**Records to use**
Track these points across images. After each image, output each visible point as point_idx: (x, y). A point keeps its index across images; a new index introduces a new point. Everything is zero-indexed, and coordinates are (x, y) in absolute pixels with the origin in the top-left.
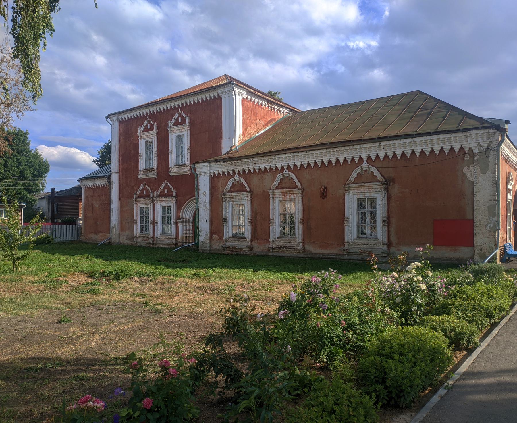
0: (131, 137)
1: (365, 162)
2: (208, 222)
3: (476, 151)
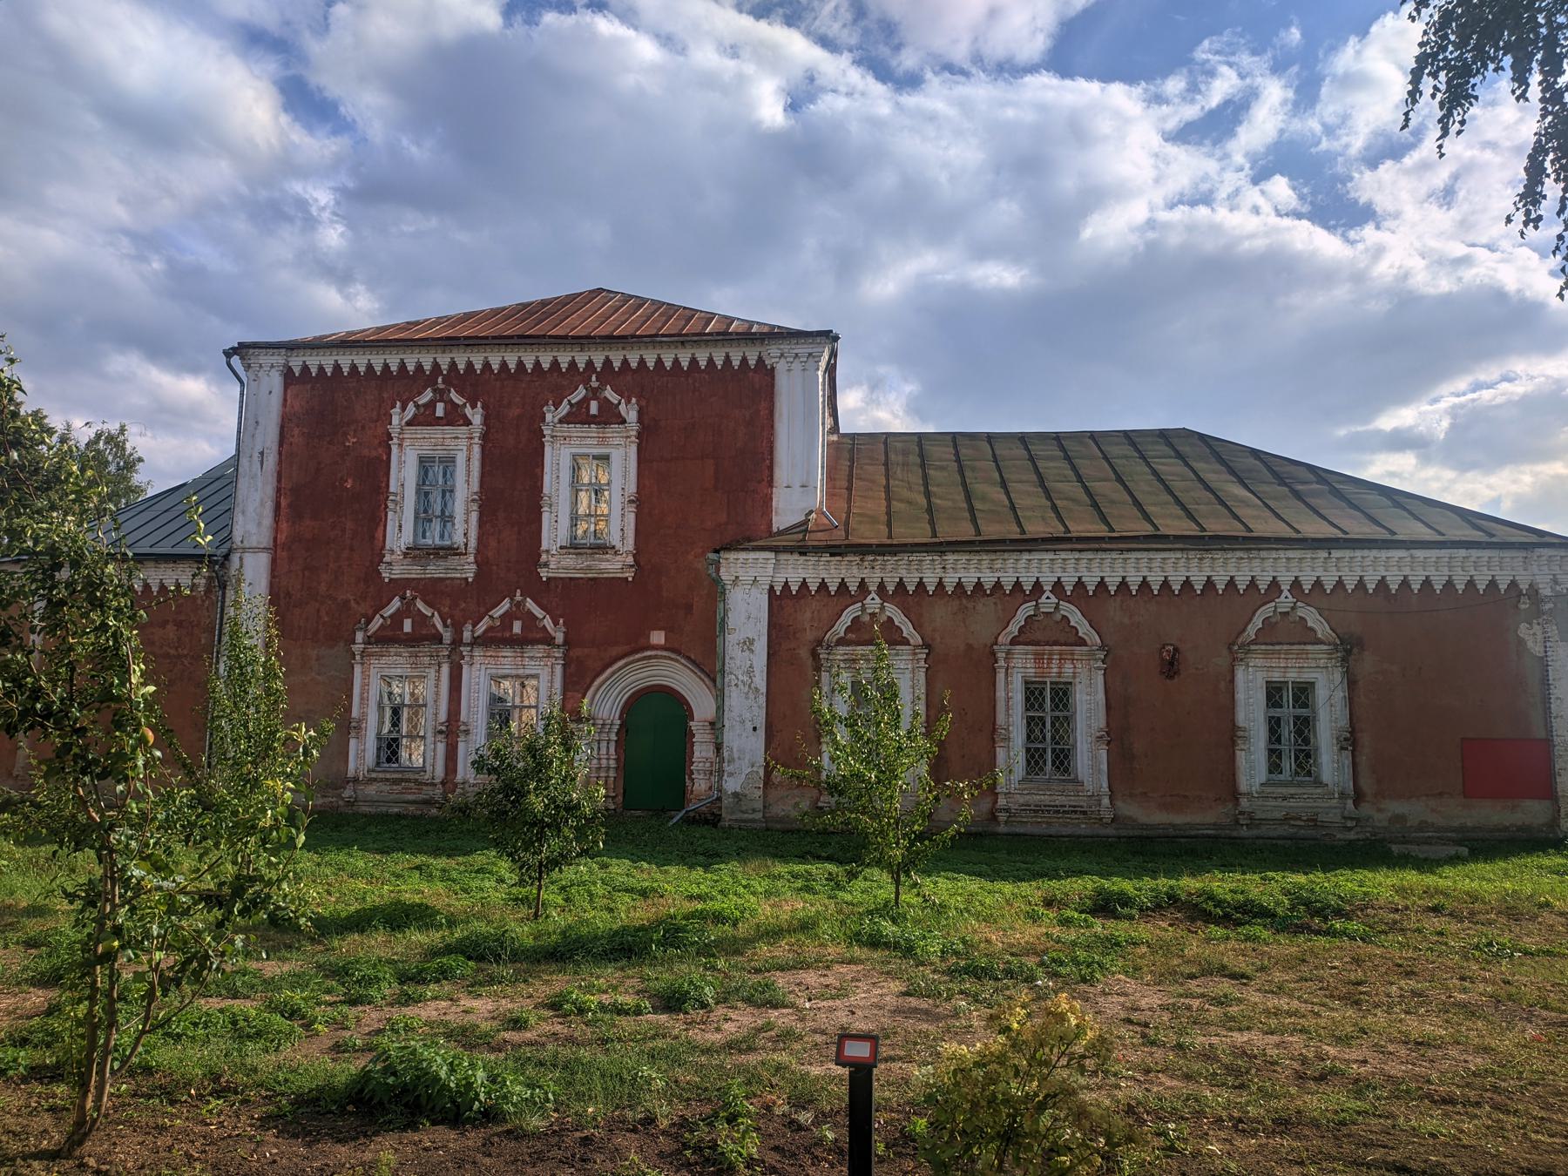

**Task goal**
Retype all of the items above word for word, leaving out the pictures.

**Expected answer**
Track these points across images. After each image, output each visible point as point_idx: (x, y). A point keeps its index across images; a new index introduces a new point. Everything is zero-indexed, and coordinates are (x, y) in absolute pixels with the origin in the top-left.
0: (131, 137)
1: (365, 162)
2: (208, 222)
3: (476, 151)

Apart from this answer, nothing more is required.